--- Task item ---
Whenever a line below holds the word "Bundle", count it once; report the total and nothing else.

[Before and after coordinates]
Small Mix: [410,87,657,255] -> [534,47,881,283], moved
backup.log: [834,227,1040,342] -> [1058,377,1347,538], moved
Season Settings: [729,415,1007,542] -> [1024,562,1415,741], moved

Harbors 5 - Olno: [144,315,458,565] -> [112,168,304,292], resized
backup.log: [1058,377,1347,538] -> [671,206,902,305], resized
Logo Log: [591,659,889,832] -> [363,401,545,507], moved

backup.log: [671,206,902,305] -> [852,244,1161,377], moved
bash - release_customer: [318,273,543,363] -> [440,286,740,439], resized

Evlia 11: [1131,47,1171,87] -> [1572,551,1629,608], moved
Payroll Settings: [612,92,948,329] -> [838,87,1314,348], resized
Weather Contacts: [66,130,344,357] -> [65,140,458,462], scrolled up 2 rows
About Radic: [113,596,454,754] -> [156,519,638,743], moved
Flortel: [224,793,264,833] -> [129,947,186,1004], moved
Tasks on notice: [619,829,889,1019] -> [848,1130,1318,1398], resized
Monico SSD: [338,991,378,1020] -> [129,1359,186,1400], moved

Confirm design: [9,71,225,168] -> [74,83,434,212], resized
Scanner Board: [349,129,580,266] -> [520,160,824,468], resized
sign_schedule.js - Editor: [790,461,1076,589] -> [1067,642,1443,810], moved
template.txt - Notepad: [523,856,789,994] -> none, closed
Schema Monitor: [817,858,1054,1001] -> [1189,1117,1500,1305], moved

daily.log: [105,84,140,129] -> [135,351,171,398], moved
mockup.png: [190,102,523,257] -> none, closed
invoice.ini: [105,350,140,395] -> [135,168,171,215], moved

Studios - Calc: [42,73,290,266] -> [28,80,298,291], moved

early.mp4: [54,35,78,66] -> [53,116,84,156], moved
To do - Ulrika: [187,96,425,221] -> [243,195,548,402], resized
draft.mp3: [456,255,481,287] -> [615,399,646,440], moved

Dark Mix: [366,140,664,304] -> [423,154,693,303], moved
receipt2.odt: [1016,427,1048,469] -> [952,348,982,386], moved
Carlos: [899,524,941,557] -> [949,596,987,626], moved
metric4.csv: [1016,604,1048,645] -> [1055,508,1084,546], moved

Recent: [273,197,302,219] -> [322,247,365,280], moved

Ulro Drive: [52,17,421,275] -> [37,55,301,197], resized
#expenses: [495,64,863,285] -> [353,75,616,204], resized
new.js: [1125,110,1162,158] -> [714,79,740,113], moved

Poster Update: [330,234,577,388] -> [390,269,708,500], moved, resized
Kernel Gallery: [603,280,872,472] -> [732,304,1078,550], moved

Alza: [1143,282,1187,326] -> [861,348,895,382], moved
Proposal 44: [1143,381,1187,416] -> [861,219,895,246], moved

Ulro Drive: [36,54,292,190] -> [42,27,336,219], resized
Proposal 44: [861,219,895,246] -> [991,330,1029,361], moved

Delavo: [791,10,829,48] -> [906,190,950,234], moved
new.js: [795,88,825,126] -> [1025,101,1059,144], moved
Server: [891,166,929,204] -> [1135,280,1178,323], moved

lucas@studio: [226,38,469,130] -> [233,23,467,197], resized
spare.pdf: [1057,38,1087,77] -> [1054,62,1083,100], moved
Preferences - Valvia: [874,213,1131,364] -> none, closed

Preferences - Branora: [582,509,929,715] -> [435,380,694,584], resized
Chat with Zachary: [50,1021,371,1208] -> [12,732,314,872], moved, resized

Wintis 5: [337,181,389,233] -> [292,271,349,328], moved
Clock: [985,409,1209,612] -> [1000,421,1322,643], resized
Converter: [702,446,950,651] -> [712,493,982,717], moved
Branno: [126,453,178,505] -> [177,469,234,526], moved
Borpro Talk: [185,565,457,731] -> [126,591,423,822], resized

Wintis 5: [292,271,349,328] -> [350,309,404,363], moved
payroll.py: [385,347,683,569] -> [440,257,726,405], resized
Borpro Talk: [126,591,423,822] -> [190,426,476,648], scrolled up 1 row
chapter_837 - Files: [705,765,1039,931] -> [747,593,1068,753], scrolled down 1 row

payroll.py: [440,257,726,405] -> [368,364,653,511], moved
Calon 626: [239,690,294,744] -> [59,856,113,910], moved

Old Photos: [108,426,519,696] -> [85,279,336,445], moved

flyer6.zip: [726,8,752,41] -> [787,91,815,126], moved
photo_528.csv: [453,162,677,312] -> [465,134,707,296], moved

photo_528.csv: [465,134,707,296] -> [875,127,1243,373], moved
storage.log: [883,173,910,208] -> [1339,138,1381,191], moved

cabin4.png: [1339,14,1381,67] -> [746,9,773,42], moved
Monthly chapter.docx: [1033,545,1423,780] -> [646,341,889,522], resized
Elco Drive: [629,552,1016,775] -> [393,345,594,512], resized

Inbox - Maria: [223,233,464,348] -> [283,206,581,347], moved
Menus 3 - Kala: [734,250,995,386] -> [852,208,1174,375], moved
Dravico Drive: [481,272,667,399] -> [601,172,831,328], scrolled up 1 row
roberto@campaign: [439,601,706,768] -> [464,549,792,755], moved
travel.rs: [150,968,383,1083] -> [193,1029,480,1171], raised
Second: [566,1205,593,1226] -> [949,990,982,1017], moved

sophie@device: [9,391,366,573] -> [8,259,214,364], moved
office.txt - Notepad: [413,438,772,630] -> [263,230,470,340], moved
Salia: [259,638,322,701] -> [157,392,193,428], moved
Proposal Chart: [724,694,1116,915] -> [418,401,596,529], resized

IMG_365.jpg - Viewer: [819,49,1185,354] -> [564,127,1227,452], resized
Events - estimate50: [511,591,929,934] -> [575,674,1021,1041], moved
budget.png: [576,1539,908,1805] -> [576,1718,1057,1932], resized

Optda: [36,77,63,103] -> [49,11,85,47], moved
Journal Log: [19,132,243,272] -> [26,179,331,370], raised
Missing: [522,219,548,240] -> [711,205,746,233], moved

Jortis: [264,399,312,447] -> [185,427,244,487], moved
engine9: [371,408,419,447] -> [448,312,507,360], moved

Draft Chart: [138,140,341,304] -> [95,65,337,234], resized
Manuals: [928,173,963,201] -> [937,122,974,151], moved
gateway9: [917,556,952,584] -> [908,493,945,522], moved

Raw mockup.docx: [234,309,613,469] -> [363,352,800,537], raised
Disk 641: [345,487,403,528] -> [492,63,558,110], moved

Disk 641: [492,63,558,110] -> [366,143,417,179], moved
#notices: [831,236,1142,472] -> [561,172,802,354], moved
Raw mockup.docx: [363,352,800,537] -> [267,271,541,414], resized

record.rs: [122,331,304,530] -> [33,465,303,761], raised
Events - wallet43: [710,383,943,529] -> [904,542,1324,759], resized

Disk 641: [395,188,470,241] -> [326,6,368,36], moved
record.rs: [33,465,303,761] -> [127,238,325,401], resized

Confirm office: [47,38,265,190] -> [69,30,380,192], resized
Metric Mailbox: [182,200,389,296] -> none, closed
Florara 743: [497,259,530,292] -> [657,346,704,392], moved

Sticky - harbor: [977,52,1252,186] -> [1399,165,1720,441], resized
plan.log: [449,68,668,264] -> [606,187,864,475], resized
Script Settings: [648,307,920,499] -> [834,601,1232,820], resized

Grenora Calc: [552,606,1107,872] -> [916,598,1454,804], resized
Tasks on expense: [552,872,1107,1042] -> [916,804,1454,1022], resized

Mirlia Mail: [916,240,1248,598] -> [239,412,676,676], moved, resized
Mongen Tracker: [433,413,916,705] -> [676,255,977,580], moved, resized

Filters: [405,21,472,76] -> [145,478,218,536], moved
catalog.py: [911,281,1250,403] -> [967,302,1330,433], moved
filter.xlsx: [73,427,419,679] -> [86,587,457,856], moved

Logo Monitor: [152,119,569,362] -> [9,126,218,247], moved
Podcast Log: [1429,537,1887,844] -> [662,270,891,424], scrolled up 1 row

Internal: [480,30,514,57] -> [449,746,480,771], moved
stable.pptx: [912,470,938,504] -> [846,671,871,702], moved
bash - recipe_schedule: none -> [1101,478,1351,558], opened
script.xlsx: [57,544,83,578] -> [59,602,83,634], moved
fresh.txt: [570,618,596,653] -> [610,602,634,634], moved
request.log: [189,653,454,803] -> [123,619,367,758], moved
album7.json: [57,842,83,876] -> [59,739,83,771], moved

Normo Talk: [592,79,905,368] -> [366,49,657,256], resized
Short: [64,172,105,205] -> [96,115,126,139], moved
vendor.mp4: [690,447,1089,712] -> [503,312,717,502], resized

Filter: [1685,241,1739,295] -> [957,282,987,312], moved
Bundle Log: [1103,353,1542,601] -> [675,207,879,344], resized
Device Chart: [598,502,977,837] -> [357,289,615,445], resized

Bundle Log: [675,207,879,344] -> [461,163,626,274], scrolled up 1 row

--- Answer to the exercise ---
2